What you are asked to do: Write out every entry word for word.

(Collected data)
****************
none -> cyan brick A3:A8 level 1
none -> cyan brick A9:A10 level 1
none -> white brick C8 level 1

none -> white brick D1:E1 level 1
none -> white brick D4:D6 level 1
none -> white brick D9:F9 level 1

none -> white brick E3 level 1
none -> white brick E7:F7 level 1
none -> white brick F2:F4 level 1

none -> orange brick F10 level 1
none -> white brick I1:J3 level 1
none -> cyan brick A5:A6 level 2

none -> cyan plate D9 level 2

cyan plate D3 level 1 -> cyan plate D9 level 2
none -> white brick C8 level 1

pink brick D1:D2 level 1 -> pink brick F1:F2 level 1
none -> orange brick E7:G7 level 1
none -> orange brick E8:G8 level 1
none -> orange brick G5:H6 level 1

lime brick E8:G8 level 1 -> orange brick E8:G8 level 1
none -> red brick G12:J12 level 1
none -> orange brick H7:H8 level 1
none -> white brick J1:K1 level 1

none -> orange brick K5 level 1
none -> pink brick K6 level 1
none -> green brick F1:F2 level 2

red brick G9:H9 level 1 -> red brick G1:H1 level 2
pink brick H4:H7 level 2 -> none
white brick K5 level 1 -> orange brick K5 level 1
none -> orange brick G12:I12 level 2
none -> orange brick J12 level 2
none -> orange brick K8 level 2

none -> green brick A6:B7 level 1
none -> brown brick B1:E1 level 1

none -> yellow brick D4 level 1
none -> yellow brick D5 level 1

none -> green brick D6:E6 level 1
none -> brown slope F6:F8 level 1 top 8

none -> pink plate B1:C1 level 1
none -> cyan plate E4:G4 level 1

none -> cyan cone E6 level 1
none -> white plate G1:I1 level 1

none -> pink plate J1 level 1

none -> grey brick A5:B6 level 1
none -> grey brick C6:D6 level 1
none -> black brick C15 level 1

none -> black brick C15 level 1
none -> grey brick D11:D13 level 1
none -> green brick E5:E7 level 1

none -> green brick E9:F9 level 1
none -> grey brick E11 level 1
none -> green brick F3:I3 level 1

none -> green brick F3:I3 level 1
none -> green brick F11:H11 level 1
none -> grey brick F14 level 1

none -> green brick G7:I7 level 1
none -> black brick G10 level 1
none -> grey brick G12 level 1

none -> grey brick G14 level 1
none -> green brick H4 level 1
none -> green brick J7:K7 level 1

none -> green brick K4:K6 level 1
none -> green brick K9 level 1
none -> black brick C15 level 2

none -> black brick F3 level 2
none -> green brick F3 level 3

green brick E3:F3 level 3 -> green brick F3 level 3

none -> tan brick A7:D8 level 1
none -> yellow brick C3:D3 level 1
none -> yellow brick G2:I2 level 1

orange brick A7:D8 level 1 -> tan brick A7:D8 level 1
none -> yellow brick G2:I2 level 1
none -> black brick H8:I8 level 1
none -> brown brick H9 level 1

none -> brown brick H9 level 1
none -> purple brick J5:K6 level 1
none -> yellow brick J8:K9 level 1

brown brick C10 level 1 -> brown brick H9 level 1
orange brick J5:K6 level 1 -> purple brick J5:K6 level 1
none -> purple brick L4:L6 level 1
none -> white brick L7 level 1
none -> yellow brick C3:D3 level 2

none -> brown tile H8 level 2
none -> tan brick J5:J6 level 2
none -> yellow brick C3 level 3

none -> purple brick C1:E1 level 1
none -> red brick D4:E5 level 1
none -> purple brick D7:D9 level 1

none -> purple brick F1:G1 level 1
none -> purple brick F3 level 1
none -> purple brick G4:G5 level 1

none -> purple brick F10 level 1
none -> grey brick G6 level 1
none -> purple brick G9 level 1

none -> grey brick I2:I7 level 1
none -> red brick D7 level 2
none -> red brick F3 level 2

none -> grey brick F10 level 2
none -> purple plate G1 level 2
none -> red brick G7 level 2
****************
Result for this task:
none -> cyan brick A3:A8 level 1
none -> cyan brick A9:A10 level 1
none -> white brick C8 level 1

none -> white brick D1:E1 level 1
none -> white brick D4:D6 level 1
none -> white brick D9:F9 level 1

none -> white brick E3 level 1
none -> white brick E7:F7 level 1
none -> white brick F2:F4 level 1

none -> orange brick F10 level 1
none -> white brick I1:J3 level 1
none -> cyan brick A5:A6 level 2

none -> cyan plate D9 level 2

cyan plate D3 level 1 -> cyan plate D9 level 2
none -> white brick C8 level 1

pink brick D1:D2 level 1 -> pink brick F1:F2 level 1
none -> orange brick E7:G7 level 1
none -> orange brick E8:G8 level 1
none -> orange brick G5:H6 level 1

lime brick E8:G8 level 1 -> orange brick E8:G8 level 1
none -> red brick G12:J12 level 1
none -> orange brick H7:H8 level 1
none -> white brick J1:K1 level 1

none -> orange brick K5 level 1
none -> pink brick K6 level 1
none -> green brick F1:F2 level 2

red brick G9:H9 level 1 -> red brick G1:H1 level 2
pink brick H4:H7 level 2 -> none
white brick K5 level 1 -> orange brick K5 level 1
none -> orange brick G12:I12 level 2
none -> orange brick J12 level 2
none -> orange brick K8 level 2

none -> green brick A6:B7 level 1
none -> brown brick B1:E1 level 1

none -> yellow brick D4 level 1
none -> yellow brick D5 level 1

none -> green brick D6:E6 level 1
none -> brown slope F6:F8 level 1 top 8

none -> pink plate B1:C1 level 1
none -> cyan plate E4:G4 level 1

none -> cyan cone E6 level 1
none -> white plate G1:I1 level 1

none -> pink plate J1 level 1

none -> grey brick A5:B6 level 1
none -> grey brick C6:D6 level 1
none -> black brick C15 level 1

none -> black brick C15 level 1
none -> grey brick D11:D13 level 1
none -> green brick E5:E7 level 1

none -> green brick E9:F9 level 1
none -> grey brick E11 level 1
none -> green brick F3:I3 level 1

none -> green brick F3:I3 level 1
none -> green brick F11:H11 level 1
none -> grey brick F14 level 1

none -> green brick G7:I7 level 1
none -> black brick G10 level 1
none -> grey brick G12 level 1

none -> grey brick G14 level 1
none -> green brick H4 level 1
none -> green brick J7:K7 level 1

none -> green brick K4:K6 level 1
none -> green brick K9 level 1
none -> black brick C15 level 2

none -> black brick F3 level 2
none -> green brick F3 level 3

green brick E3:F3 level 3 -> green brick F3 level 3

none -> tan brick A7:D8 level 1
none -> yellow brick C3:D3 level 1
none -> yellow brick G2:I2 level 1

orange brick A7:D8 level 1 -> tan brick A7:D8 level 1
none -> yellow brick G2:I2 level 1
none -> black brick H8:I8 level 1
none -> brown brick H9 level 1

none -> brown brick H9 level 1
none -> purple brick J5:K6 level 1
none -> yellow brick J8:K9 level 1

brown brick C10 level 1 -> brown brick H9 level 1
orange brick J5:K6 level 1 -> purple brick J5:K6 level 1
none -> purple brick L4:L6 level 1
none -> white brick L7 level 1
none -> yellow brick C3:D3 level 2

none -> brown tile H8 level 2
none -> tan brick J5:J6 level 2
none -> yellow brick C3 level 3

none -> purple brick C1:E1 level 1
none -> red brick D4:E5 level 1
none -> purple brick D7:D9 level 1

none -> purple brick F1:G1 level 1
none -> purple brick F3 level 1
none -> purple brick G4:G5 level 1

none -> purple brick F10 level 1
none -> grey brick G6 level 1
none -> purple brick G9 level 1

none -> grey brick I2:I7 level 1
none -> red brick D7 level 2
none -> red brick F3 level 2

none -> grey brick F10 level 2
none -> purple plate G1 level 2
none -> red brick G7 level 2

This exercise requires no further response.